* [Extracted entries]:

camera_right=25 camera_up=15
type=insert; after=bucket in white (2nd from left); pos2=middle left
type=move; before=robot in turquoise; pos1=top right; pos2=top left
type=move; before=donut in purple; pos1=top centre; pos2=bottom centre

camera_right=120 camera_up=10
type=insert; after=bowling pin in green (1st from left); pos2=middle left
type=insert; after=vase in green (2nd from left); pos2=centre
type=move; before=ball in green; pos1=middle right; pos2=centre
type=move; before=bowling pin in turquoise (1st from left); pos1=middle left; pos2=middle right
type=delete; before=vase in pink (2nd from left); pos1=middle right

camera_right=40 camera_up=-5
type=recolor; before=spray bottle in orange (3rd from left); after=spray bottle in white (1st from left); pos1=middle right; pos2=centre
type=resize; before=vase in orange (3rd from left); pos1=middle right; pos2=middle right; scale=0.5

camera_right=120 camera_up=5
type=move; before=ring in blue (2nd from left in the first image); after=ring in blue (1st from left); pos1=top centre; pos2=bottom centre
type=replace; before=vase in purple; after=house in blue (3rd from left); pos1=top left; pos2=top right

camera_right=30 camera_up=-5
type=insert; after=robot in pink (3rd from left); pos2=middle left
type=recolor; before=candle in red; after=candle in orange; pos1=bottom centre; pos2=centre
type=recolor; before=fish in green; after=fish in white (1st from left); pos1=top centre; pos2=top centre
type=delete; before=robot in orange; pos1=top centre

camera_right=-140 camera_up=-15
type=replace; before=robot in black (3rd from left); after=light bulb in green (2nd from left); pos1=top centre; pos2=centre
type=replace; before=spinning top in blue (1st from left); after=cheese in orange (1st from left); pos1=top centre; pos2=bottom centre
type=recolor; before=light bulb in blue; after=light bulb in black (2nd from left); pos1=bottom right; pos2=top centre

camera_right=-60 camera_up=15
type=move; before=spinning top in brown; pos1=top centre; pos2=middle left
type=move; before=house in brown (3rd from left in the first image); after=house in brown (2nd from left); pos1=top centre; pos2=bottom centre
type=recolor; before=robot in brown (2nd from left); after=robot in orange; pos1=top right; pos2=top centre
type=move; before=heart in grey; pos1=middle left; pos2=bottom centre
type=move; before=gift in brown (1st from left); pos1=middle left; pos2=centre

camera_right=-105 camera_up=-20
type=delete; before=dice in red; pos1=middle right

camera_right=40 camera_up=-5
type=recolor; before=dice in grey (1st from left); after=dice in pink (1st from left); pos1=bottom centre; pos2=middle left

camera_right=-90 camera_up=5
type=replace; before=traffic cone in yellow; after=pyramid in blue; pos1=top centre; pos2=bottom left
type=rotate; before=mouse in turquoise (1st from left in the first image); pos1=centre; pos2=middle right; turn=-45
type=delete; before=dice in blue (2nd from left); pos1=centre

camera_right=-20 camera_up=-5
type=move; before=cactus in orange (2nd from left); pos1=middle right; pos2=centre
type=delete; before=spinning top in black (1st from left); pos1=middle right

* [Problem to solve]:
Taking the entries above, write out exactly the lines starting with the line containing "camera_right=-140 camera_up=-15" and going on through the line containing "camera_right=-105 camera_up=-20", both included, and nothing else.

* [Result for this task]:
camera_right=-140 camera_up=-15
type=replace; before=robot in black (3rd from left); after=light bulb in green (2nd from left); pos1=top centre; pos2=centre
type=replace; before=spinning top in blue (1st from left); after=cheese in orange (1st from left); pos1=top centre; pos2=bottom centre
type=recolor; before=light bulb in blue; after=light bulb in black (2nd from left); pos1=bottom right; pos2=top centre

camera_right=-60 camera_up=15
type=move; before=spinning top in brown; pos1=top centre; pos2=middle left
type=move; before=house in brown (3rd from left in the first image); after=house in brown (2nd from left); pos1=top centre; pos2=bottom centre
type=recolor; before=robot in brown (2nd from left); after=robot in orange; pos1=top right; pos2=top centre
type=move; before=heart in grey; pos1=middle left; pos2=bottom centre
type=move; before=gift in brown (1st from left); pos1=middle left; pos2=centre

camera_right=-105 camera_up=-20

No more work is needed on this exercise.